Raw records:

-- BEGIN --

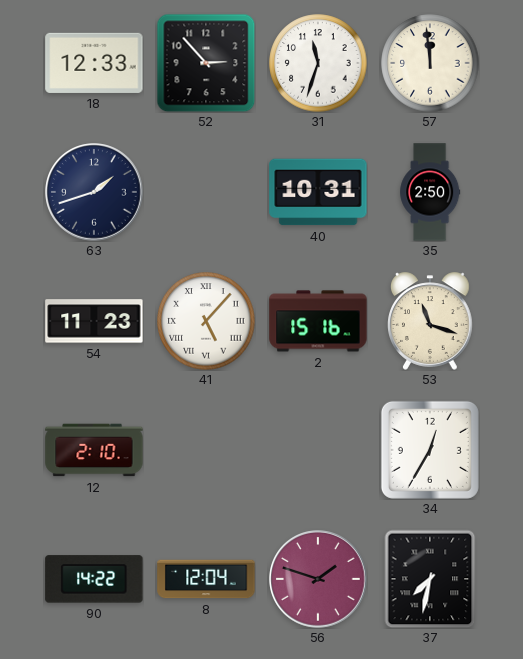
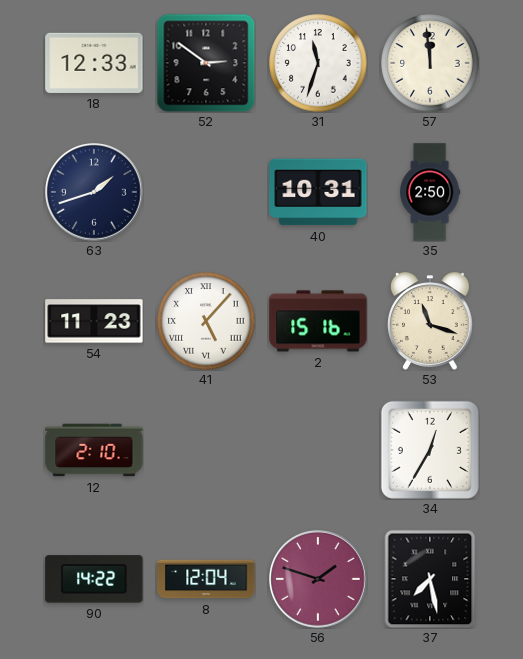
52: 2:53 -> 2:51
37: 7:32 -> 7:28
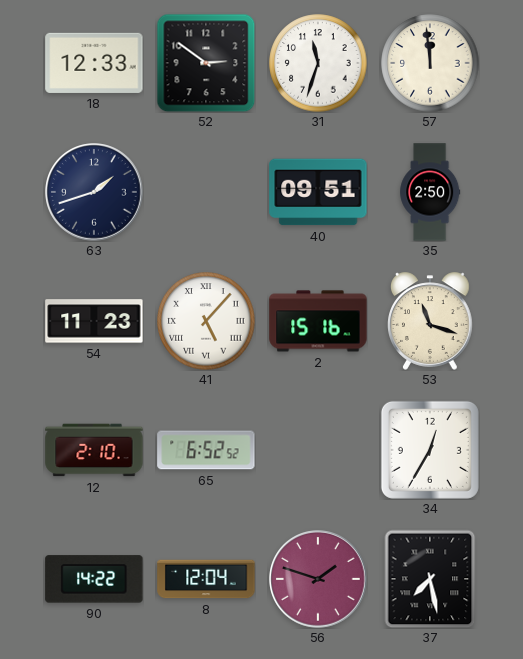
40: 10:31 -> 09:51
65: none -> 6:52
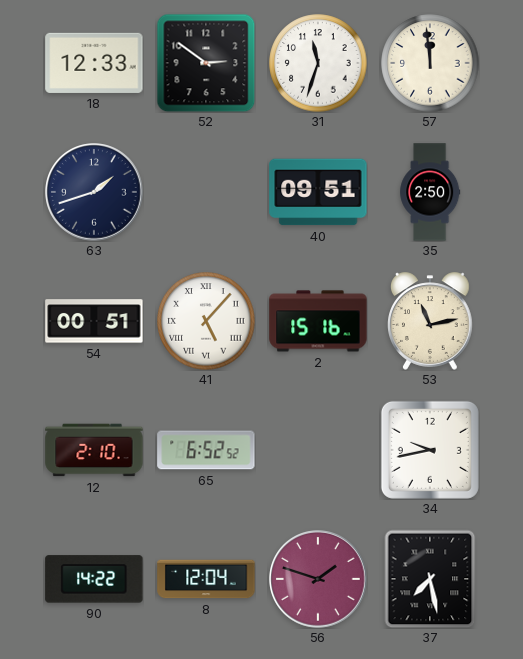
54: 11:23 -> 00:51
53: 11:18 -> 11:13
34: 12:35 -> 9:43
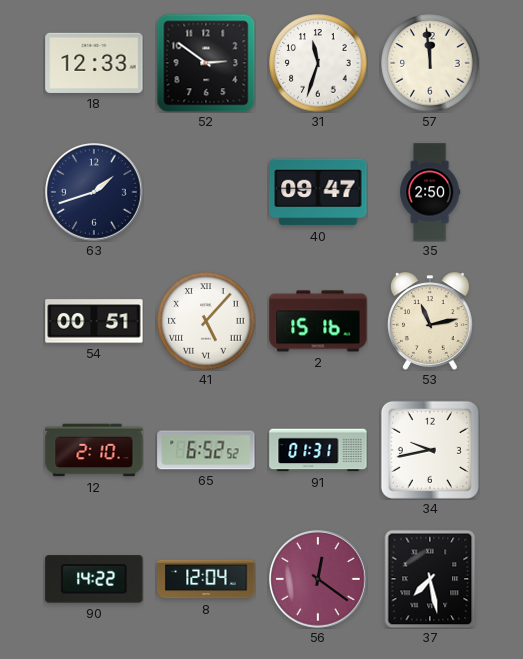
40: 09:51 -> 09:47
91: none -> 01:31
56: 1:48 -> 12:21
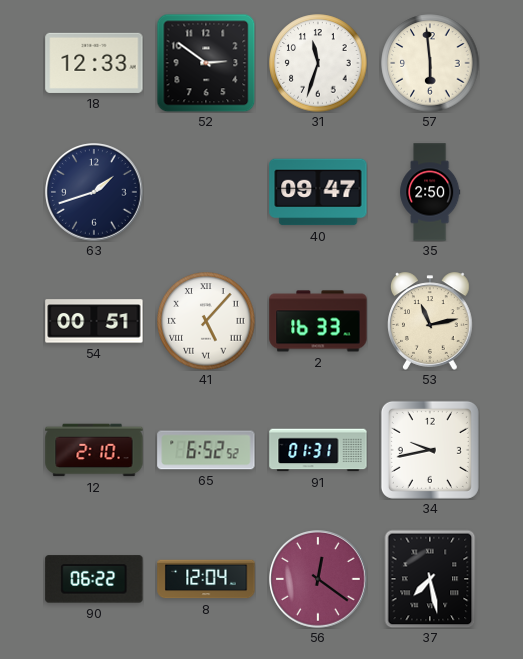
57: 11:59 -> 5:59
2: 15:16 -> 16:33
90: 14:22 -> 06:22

-- END --

**To be done**
Reproduce every line of the items above verbatim, leaving out the picture lines.

**Reply to the exercise**
52: 2:53 -> 2:51
37: 7:32 -> 7:28
40: 10:31 -> 09:51
65: none -> 6:52
54: 11:23 -> 00:51
53: 11:18 -> 11:13
34: 12:35 -> 9:43
40: 09:51 -> 09:47
91: none -> 01:31
56: 1:48 -> 12:21
57: 11:59 -> 5:59
2: 15:16 -> 16:33
90: 14:22 -> 06:22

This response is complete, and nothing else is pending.